The task -
Look below for the line holding "PIXELS2 pin DIN: GP18 -> GP14" and the line holding "DIGITS3 pin DIO: GP8 -> GP14". Transcribe exactly those lines and all lines between them, nothing more.

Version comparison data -
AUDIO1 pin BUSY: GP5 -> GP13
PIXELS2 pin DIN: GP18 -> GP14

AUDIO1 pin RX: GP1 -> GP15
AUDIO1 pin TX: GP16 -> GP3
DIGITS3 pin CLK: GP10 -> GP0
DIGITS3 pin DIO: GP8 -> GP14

...

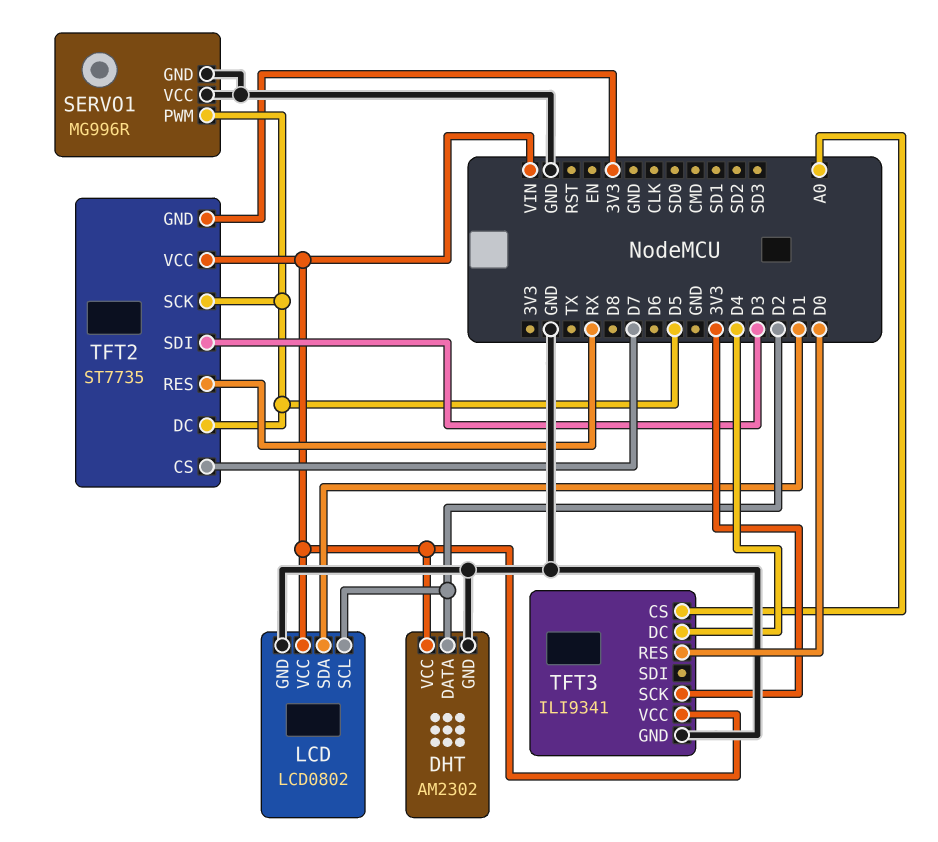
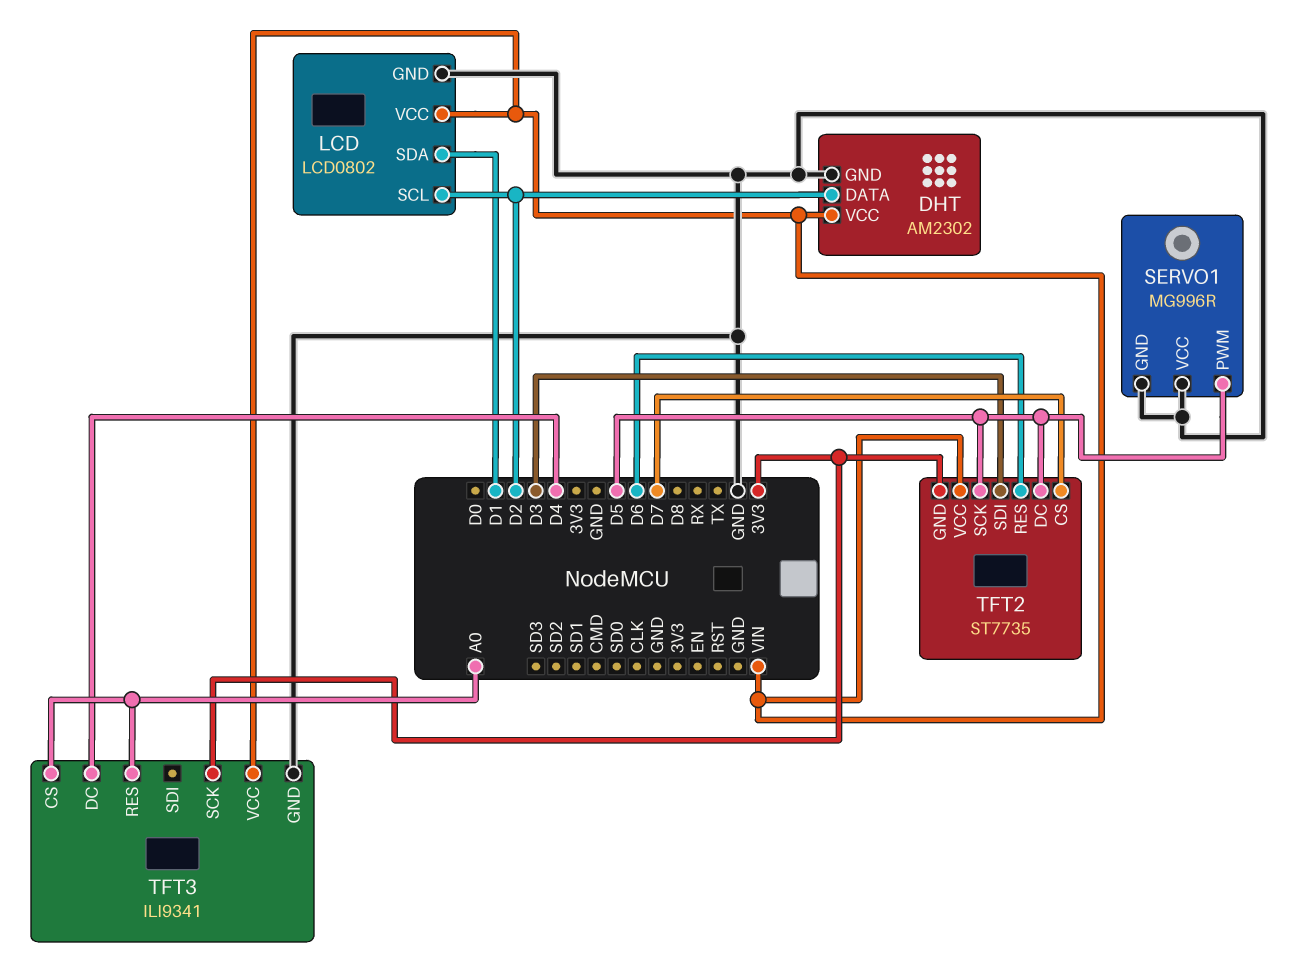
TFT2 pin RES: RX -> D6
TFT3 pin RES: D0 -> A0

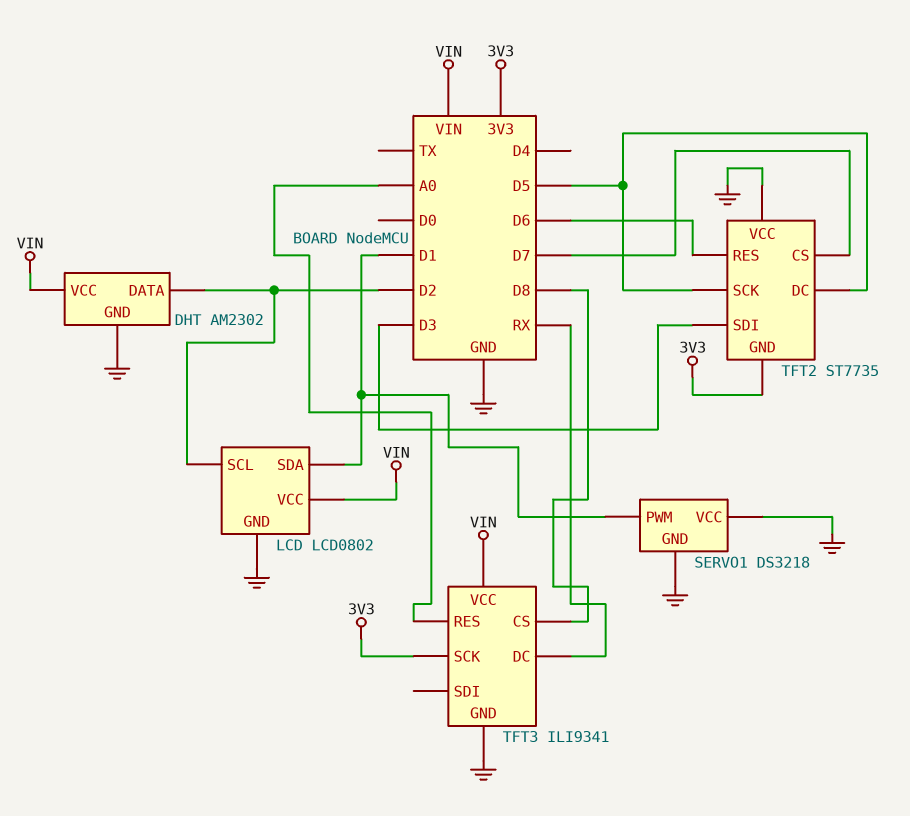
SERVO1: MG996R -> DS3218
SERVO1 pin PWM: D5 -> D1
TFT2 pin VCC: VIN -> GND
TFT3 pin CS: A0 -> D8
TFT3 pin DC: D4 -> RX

Answer for the task -
PIXELS2 pin DIN: GP18 -> GP14

AUDIO1 pin RX: GP1 -> GP15
AUDIO1 pin TX: GP16 -> GP3
DIGITS3 pin CLK: GP10 -> GP0
DIGITS3 pin DIO: GP8 -> GP14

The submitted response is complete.